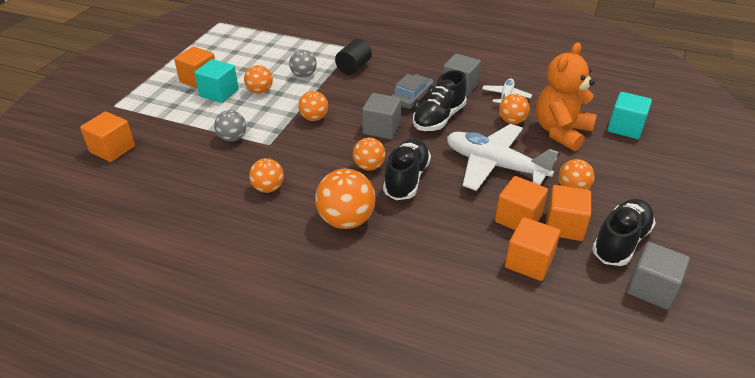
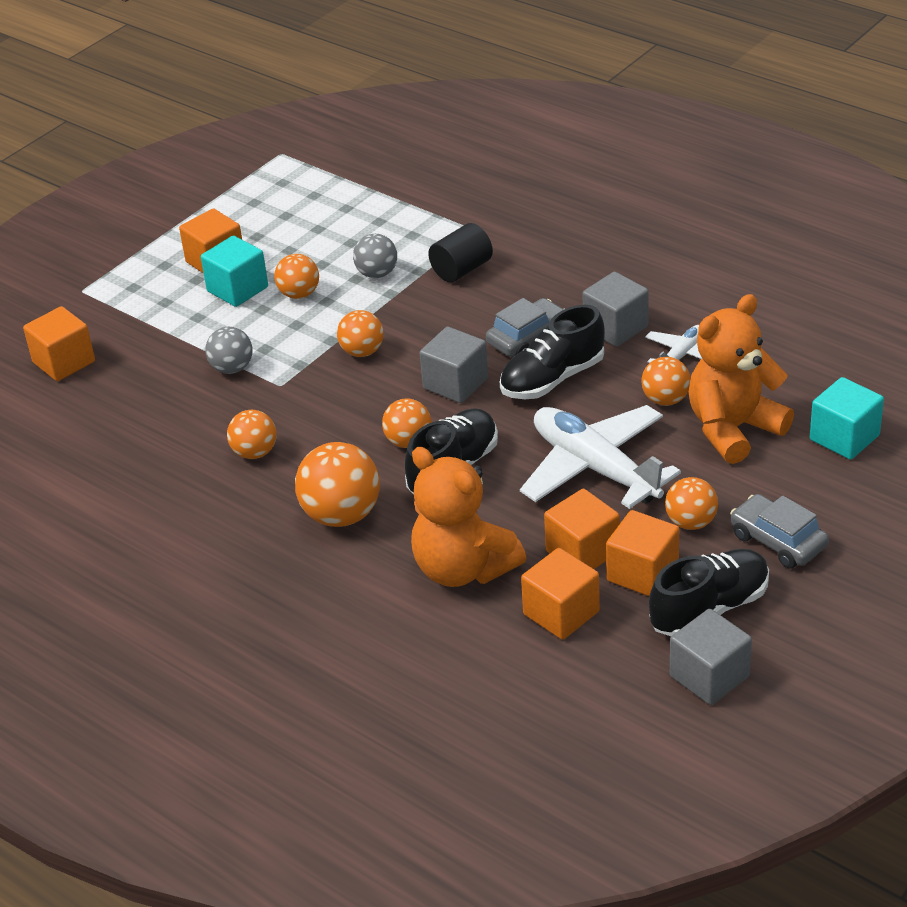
camera: 20 degrees right, 0 degrees up
(447, 243) = (463, 569): none -> orange teddy bear
(631, 192) = (778, 541): none -> grey car

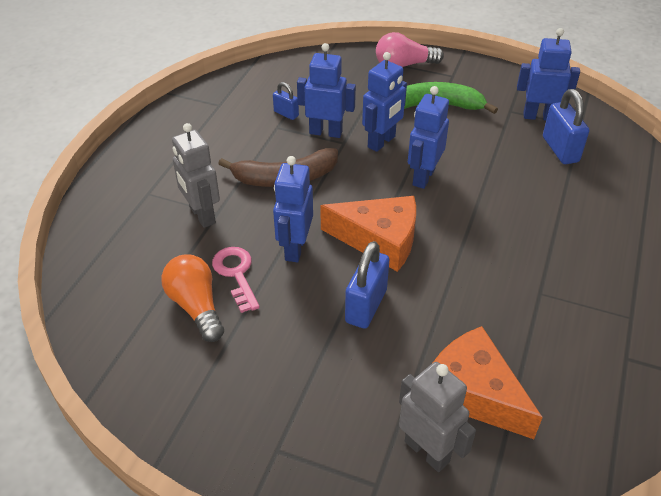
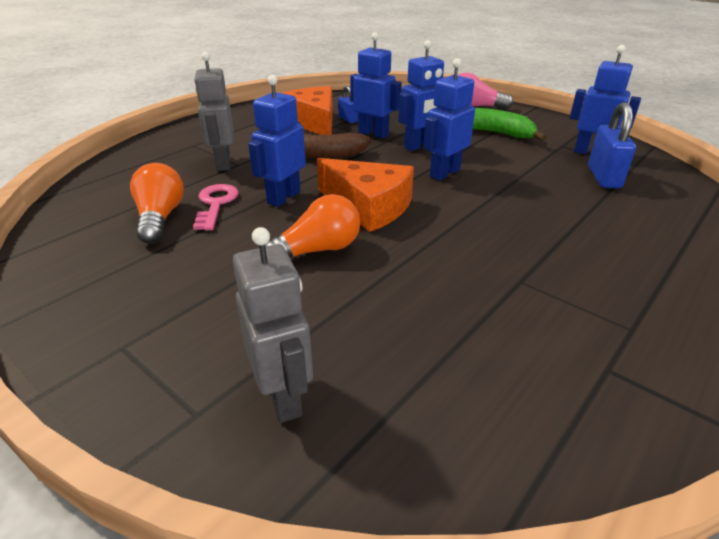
camera: 20 degrees right, 10 degrees down
(366, 306) = (317, 250): blue padlock -> orange light bulb
(473, 392) = (381, 352): orange cheese -> orange cheese (313, 122)

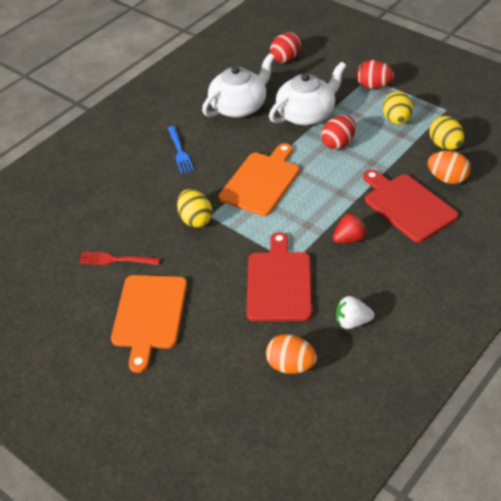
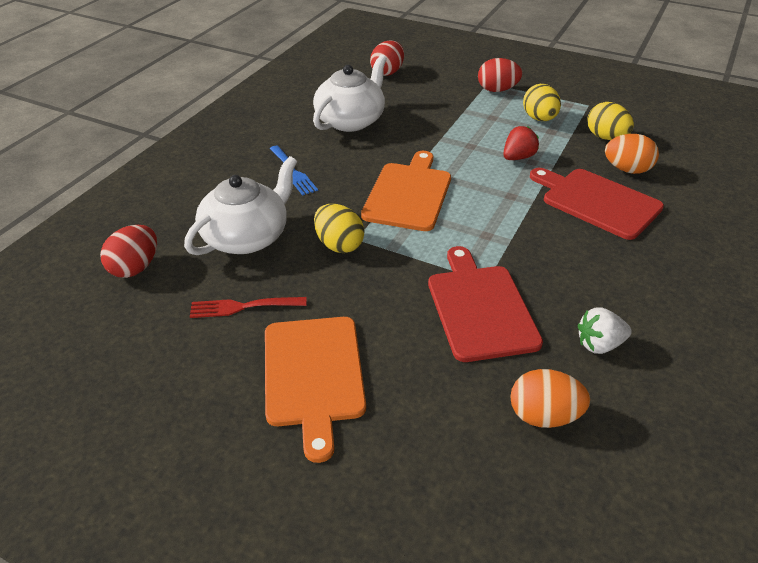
camera: 15 degrees left, 5 degrees down
(306, 114) = (434, 121): white teapot -> white teapot (247, 237)
(338, 143) = (484, 146): red egg -> red egg (135, 268)
(349, 239) = (546, 245): red strawberry -> red strawberry (518, 157)

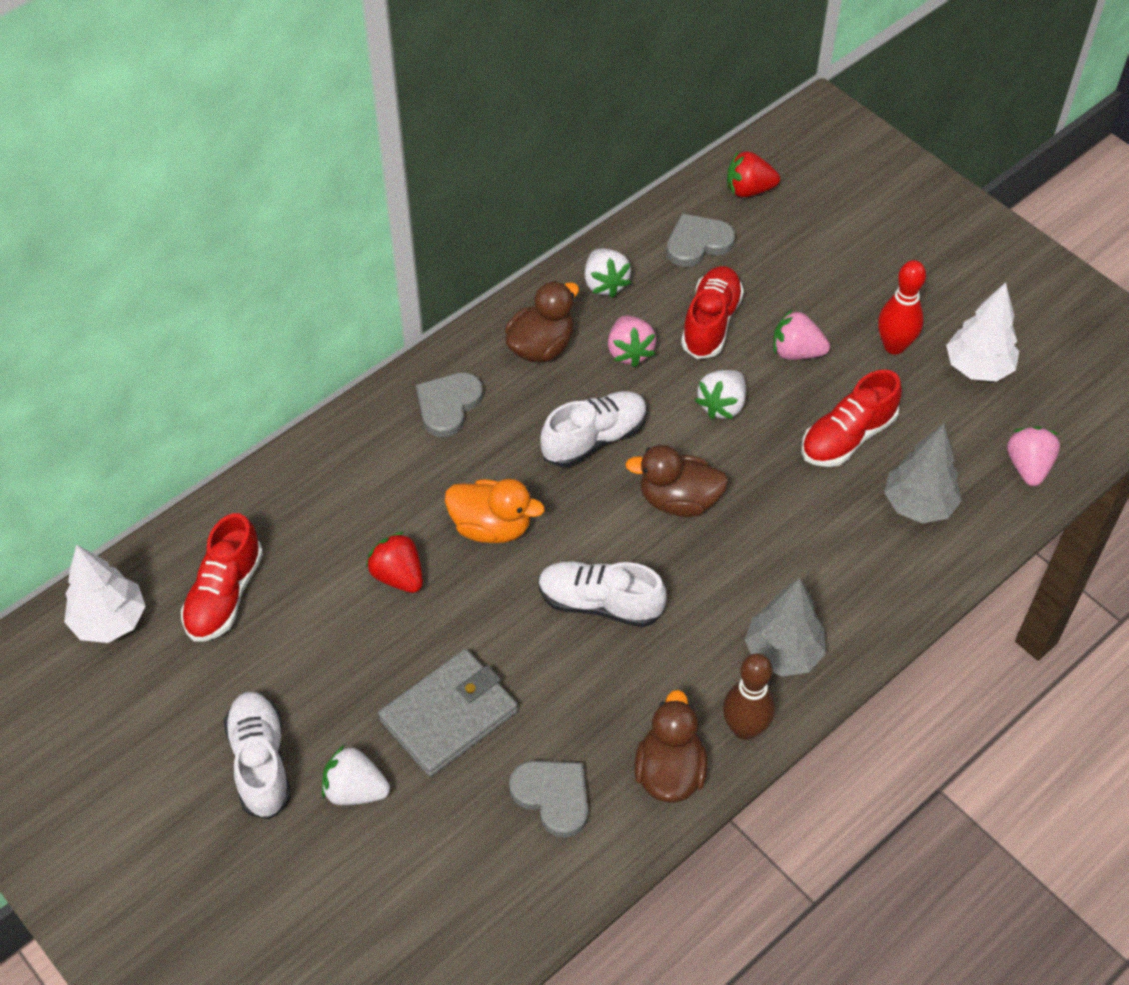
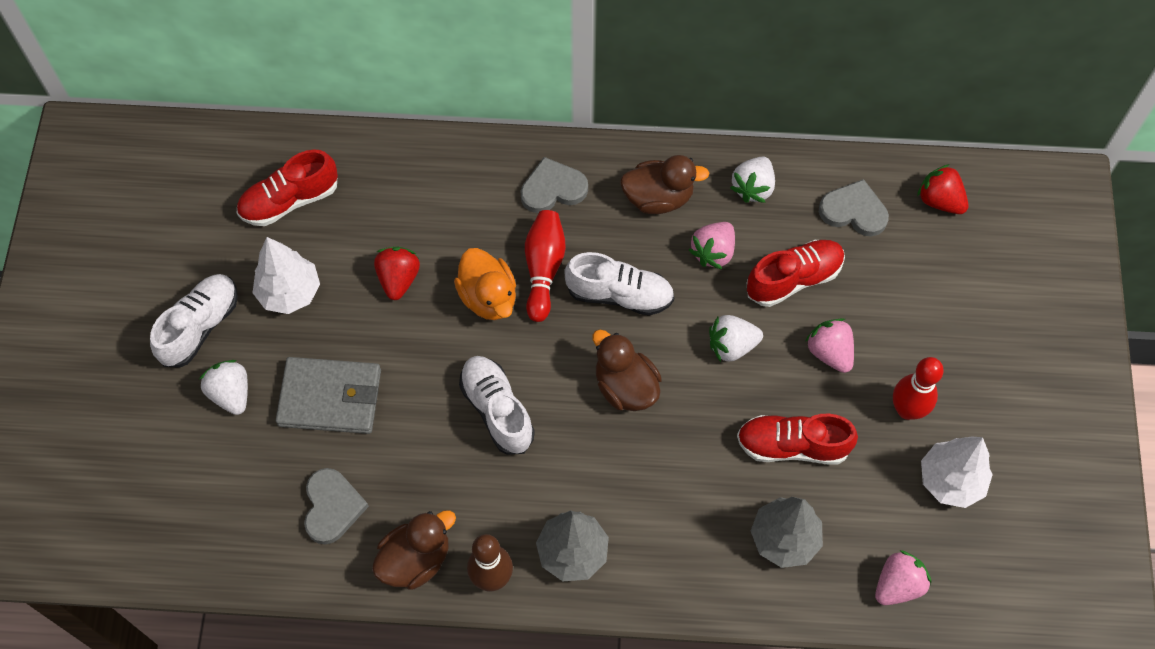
camera: 45 degrees right, 10 degrees up
(110, 621) = (212, 160): white tree -> white tree (289, 292)
(512, 470) = (543, 269): none -> red bowling pin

**TASK TO COMPLETE:**
Without reproducing any picture, repeat exactly the lines from the one containing "(349, 239) = (546, 245): red" through the last line of the material above, both ends included.

**WRITTEN SOLUTION:**
(349, 239) = (546, 245): red strawberry -> red strawberry (518, 157)

camera: 45 degrees right, 10 degrees up
(110, 621) = (212, 160): white tree -> white tree (289, 292)
(512, 470) = (543, 269): none -> red bowling pin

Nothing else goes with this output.